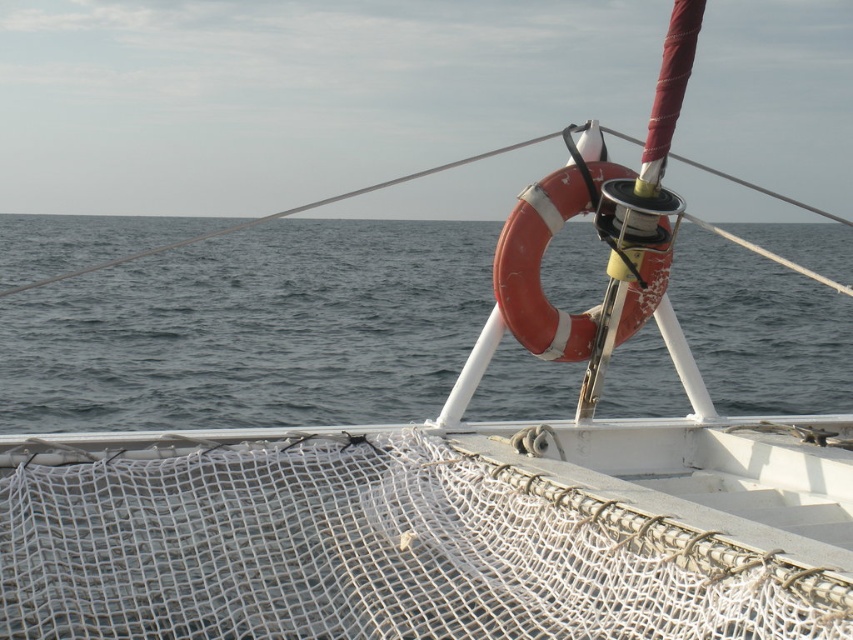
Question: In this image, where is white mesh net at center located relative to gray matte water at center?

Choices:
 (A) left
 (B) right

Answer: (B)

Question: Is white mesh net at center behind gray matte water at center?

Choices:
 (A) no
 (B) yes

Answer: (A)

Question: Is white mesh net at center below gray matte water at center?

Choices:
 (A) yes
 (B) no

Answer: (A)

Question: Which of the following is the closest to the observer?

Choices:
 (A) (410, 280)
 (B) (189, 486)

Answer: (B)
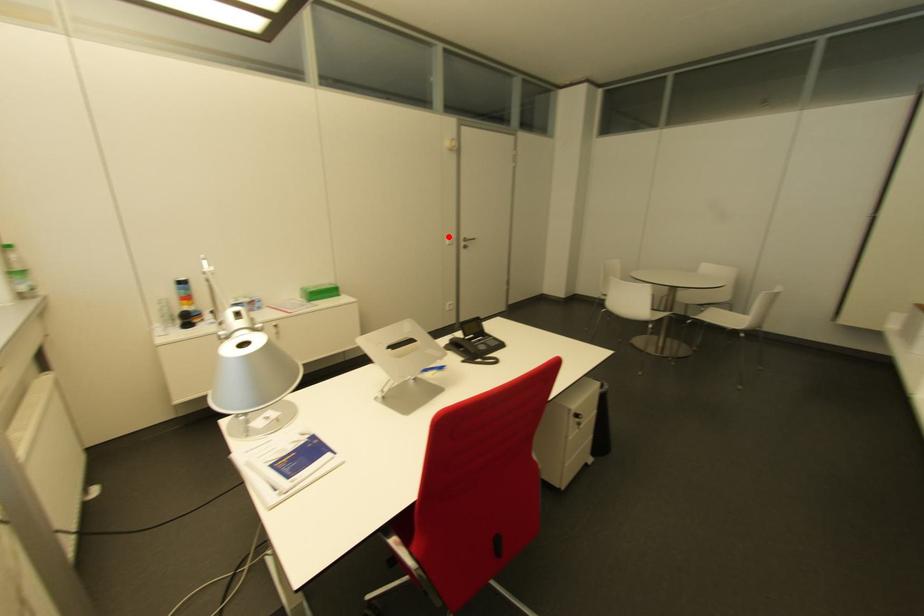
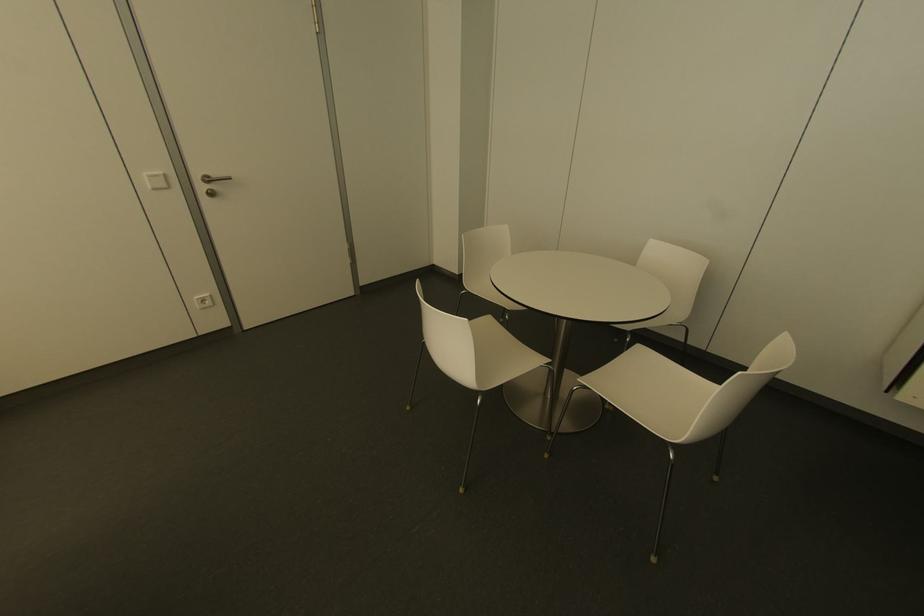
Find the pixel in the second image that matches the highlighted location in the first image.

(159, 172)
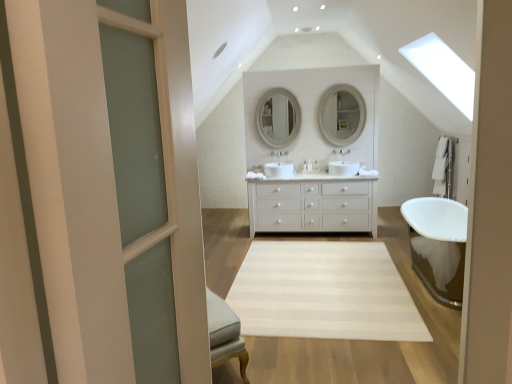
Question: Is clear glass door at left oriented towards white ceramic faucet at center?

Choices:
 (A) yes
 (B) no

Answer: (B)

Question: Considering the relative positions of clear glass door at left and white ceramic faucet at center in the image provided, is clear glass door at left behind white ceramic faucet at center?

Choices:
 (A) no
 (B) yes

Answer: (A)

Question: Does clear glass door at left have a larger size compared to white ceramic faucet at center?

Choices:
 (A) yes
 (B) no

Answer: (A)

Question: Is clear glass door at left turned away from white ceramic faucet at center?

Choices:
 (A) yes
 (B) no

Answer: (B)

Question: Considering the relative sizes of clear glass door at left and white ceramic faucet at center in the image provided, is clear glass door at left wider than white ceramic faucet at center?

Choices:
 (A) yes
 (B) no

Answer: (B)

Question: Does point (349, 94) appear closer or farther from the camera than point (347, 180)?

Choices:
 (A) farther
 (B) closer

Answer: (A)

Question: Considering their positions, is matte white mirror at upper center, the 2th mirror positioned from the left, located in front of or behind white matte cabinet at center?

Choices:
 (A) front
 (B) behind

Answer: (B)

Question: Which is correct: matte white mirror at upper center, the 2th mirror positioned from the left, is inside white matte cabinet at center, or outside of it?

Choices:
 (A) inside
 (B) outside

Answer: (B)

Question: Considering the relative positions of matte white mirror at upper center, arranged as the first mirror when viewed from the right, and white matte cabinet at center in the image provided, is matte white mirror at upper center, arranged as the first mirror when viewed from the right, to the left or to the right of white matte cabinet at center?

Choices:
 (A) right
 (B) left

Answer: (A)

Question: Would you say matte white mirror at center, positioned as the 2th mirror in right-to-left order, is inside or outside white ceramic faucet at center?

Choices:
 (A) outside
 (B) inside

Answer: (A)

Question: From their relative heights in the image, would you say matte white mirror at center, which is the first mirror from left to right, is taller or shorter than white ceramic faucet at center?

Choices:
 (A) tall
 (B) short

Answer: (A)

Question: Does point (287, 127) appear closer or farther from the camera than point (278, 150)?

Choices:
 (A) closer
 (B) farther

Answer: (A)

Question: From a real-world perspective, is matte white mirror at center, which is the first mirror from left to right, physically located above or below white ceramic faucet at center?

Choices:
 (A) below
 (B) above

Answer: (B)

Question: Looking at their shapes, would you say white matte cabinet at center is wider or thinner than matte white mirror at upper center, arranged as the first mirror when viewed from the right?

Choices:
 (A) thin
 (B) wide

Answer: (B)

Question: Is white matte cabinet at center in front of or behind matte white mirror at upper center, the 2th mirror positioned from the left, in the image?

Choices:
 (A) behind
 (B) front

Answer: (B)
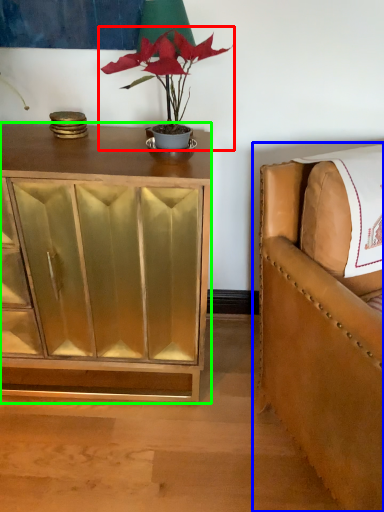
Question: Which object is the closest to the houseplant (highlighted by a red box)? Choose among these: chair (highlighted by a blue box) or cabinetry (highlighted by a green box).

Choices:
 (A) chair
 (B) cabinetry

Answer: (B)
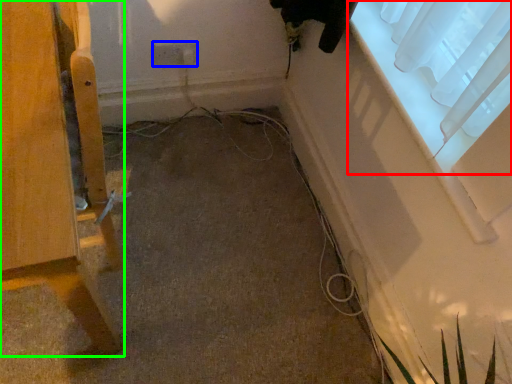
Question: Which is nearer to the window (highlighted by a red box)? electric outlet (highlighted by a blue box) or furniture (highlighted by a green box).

──────────

» **TASK PROMPT**: Report how many lines of the data above contain the string "water", giving only the number.

» **CORRECT RESULT**: 3